**Records for the exercise**
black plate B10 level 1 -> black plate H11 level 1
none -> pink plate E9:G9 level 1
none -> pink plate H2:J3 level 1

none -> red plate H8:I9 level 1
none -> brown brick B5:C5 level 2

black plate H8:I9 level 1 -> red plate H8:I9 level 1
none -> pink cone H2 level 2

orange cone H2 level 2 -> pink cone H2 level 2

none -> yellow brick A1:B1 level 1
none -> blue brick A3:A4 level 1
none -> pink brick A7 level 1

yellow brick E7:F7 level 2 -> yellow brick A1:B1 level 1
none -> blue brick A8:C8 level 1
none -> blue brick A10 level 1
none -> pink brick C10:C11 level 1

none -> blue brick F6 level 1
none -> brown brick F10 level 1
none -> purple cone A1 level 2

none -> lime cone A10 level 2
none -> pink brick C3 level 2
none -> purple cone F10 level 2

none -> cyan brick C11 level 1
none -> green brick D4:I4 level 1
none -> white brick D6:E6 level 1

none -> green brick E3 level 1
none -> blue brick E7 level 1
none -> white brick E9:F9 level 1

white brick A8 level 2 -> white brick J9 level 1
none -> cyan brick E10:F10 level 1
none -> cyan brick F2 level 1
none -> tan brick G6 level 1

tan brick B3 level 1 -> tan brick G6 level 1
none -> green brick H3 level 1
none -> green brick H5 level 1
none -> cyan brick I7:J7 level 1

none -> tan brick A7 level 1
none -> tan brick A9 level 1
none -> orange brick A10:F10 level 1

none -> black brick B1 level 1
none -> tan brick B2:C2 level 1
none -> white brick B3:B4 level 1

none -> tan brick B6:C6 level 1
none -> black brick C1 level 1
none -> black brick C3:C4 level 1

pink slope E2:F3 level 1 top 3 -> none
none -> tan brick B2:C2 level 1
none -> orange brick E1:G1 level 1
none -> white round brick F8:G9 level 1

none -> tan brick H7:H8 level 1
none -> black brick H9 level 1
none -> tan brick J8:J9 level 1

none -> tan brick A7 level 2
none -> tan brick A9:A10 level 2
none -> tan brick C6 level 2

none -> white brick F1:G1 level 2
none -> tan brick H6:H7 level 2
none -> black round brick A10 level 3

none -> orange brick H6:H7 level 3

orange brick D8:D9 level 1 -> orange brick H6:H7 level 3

**Action item**
Beginning with the line that contains "none -> cyan brick I7:J7 level 1", return every line to the end of the listing, unchanged, and nothing else.

**Task result**
none -> cyan brick I7:J7 level 1

none -> tan brick A7 level 1
none -> tan brick A9 level 1
none -> orange brick A10:F10 level 1

none -> black brick B1 level 1
none -> tan brick B2:C2 level 1
none -> white brick B3:B4 level 1

none -> tan brick B6:C6 level 1
none -> black brick C1 level 1
none -> black brick C3:C4 level 1

pink slope E2:F3 level 1 top 3 -> none
none -> tan brick B2:C2 level 1
none -> orange brick E1:G1 level 1
none -> white round brick F8:G9 level 1

none -> tan brick H7:H8 level 1
none -> black brick H9 level 1
none -> tan brick J8:J9 level 1

none -> tan brick A7 level 2
none -> tan brick A9:A10 level 2
none -> tan brick C6 level 2

none -> white brick F1:G1 level 2
none -> tan brick H6:H7 level 2
none -> black round brick A10 level 3

none -> orange brick H6:H7 level 3

orange brick D8:D9 level 1 -> orange brick H6:H7 level 3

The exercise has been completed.